▸ **THE TASK**:
Give the records again word for word. Leave every picture out.
START DATA TO EXAMINE
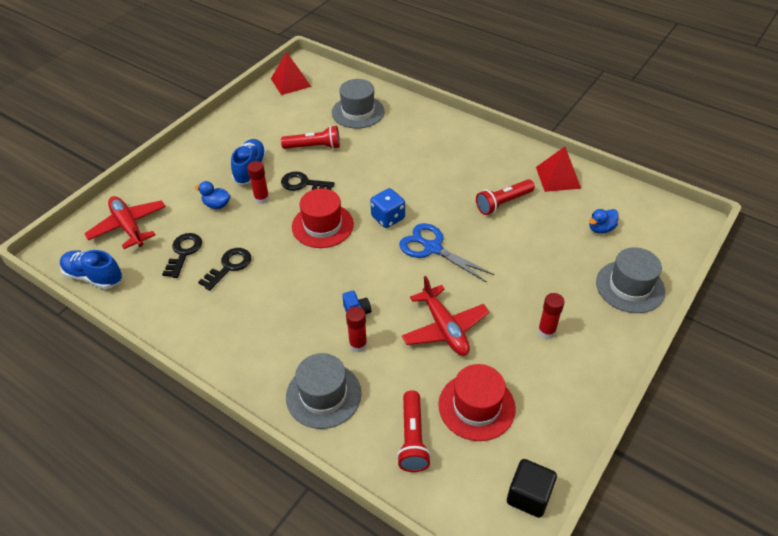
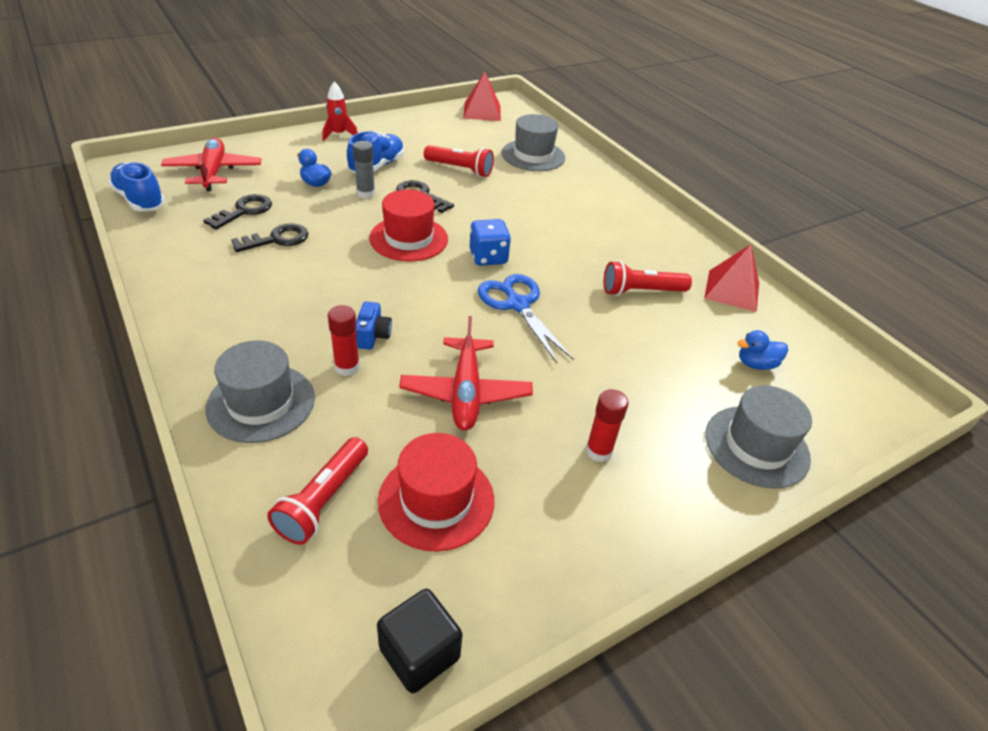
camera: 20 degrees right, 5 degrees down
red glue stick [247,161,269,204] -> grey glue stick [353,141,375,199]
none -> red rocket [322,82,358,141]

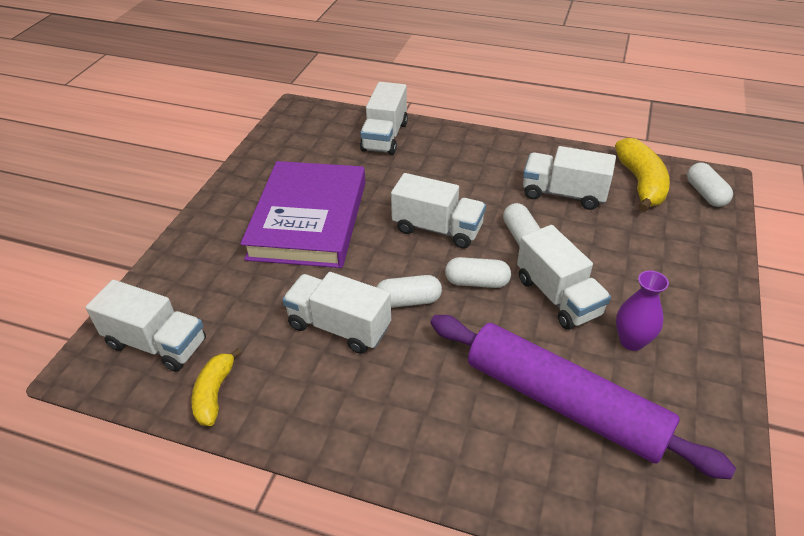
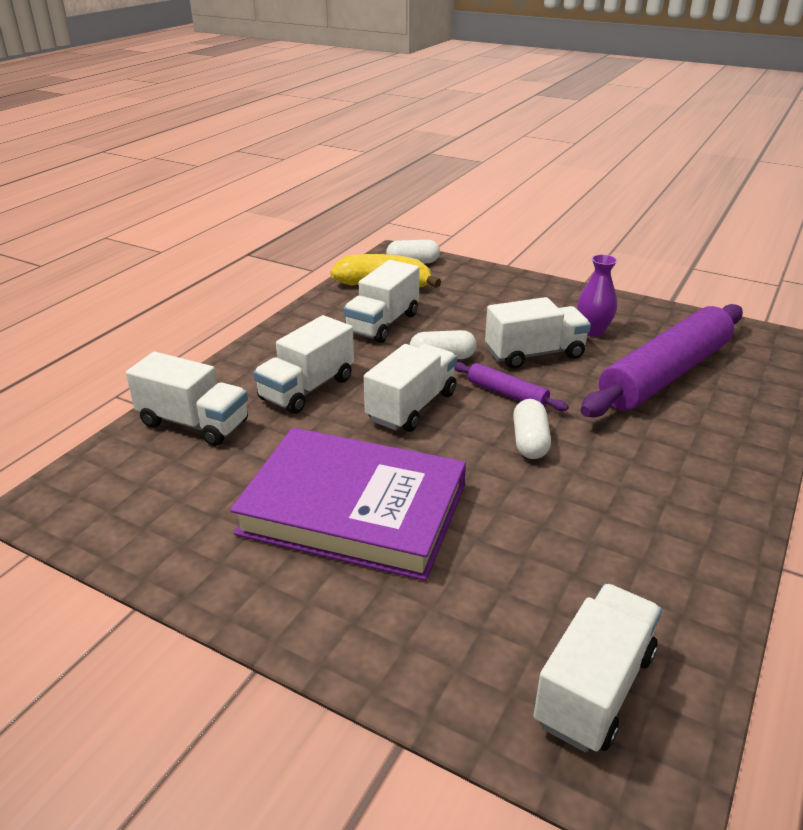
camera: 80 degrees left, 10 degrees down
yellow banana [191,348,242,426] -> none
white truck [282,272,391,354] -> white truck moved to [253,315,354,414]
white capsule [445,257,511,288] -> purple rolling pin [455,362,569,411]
END DATA TO EXAMINE
▸ **SOLUTION**:
camera: 20 degrees right, 5 degrees down
red glue stick [247,161,269,204] -> grey glue stick [353,141,375,199]
none -> red rocket [322,82,358,141]

camera: 80 degrees left, 10 degrees down
yellow banana [191,348,242,426] -> none
white truck [282,272,391,354] -> white truck moved to [253,315,354,414]
white capsule [445,257,511,288] -> purple rolling pin [455,362,569,411]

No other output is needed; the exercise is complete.